From the data that follows, copy every line holding the string "teddy".

Segment Start: Data records

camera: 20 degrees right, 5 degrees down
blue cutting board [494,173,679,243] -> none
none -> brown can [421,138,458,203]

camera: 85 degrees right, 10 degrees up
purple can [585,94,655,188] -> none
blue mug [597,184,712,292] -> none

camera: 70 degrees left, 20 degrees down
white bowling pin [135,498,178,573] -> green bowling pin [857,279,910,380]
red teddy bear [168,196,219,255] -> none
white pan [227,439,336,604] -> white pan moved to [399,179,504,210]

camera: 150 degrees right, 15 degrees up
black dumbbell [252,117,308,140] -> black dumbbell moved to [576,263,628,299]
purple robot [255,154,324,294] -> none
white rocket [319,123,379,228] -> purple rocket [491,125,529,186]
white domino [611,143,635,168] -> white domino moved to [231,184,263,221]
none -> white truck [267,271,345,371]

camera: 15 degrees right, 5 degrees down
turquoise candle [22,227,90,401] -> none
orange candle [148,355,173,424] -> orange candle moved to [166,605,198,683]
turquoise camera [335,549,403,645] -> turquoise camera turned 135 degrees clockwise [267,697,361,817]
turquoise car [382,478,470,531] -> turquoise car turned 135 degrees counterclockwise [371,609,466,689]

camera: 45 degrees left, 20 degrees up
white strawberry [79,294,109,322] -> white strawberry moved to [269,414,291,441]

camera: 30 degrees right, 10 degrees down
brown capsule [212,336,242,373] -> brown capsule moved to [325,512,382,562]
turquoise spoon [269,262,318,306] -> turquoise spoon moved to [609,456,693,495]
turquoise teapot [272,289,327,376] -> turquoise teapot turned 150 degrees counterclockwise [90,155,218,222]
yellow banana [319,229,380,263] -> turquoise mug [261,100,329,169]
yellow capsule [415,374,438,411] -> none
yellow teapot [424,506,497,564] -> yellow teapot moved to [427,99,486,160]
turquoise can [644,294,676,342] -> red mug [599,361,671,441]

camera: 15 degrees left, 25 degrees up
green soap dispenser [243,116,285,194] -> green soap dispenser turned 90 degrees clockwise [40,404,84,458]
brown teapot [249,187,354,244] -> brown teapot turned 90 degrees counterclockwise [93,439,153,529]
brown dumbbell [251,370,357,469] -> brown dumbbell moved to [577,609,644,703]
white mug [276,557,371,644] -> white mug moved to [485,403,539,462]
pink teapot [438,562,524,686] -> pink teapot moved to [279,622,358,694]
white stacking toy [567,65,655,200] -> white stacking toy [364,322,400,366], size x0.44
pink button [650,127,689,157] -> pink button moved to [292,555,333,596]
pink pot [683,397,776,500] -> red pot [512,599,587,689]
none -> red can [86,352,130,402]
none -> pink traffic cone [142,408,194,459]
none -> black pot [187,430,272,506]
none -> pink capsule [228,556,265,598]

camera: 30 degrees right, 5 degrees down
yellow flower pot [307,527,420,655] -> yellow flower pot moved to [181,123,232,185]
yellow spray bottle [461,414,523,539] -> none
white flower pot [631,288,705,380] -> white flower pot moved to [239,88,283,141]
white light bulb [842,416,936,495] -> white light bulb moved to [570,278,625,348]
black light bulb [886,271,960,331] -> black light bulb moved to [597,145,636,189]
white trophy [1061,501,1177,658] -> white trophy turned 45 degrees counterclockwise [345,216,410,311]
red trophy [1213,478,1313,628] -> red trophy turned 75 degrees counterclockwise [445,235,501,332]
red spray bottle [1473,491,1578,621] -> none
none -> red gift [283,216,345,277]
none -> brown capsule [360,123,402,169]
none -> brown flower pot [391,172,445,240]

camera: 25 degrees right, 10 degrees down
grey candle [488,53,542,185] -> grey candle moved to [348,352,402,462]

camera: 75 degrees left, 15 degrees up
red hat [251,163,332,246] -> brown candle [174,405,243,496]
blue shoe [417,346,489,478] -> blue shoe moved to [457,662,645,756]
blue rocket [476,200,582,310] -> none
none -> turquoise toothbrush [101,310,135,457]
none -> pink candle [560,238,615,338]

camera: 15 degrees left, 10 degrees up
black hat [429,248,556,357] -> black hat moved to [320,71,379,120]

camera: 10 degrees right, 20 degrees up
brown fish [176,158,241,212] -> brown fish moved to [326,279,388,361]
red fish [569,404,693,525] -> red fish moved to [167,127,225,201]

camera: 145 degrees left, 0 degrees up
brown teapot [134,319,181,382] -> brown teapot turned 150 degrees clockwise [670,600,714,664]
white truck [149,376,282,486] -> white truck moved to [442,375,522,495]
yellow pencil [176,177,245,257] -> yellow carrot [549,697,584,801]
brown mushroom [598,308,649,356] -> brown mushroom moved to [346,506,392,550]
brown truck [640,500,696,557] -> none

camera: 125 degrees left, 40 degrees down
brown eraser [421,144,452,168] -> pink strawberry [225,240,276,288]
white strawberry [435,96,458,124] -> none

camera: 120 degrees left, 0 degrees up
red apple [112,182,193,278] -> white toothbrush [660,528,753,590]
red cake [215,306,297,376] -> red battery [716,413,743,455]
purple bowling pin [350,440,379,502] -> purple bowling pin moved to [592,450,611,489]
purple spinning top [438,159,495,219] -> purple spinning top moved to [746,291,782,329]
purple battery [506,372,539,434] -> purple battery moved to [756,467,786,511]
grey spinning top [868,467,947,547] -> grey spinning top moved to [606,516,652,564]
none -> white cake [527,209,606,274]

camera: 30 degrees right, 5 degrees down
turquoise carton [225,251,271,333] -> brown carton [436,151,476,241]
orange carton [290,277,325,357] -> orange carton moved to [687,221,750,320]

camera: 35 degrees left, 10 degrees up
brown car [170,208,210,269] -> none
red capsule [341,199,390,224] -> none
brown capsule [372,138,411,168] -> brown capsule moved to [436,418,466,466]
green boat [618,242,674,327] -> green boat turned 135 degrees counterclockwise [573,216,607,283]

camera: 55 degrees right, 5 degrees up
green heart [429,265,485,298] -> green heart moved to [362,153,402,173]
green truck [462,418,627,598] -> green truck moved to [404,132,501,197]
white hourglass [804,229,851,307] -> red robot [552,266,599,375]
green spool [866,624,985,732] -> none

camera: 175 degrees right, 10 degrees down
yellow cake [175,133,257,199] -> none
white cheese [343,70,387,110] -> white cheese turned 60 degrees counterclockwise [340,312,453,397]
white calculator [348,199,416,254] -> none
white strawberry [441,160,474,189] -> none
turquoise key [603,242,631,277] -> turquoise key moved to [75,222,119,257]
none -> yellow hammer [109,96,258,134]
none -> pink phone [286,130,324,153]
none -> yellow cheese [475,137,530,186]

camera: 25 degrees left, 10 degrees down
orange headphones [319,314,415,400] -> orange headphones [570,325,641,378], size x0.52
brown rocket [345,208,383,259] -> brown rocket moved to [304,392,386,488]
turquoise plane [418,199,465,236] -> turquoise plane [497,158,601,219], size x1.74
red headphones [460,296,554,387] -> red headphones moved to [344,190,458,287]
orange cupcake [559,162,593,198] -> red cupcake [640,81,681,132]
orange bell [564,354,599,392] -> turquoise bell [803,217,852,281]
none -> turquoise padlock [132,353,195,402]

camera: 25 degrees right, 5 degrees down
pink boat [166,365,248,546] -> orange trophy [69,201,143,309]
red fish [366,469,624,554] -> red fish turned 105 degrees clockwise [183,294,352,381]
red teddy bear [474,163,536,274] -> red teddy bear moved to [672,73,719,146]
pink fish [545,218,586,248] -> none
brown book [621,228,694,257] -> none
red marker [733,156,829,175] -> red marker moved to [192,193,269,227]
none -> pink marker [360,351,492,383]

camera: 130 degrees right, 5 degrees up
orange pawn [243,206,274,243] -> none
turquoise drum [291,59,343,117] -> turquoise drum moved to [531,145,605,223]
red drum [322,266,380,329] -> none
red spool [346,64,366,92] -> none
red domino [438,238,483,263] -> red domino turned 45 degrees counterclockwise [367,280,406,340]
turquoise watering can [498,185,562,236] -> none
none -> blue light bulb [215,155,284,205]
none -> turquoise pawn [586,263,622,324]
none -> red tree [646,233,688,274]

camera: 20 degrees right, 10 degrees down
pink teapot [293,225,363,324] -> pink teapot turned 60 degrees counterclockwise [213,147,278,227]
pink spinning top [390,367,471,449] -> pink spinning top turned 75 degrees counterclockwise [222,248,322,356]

Segment End: Data records

- Task answer -
red teddy bear [168,196,219,255] -> none
red teddy bear [474,163,536,274] -> red teddy bear moved to [672,73,719,146]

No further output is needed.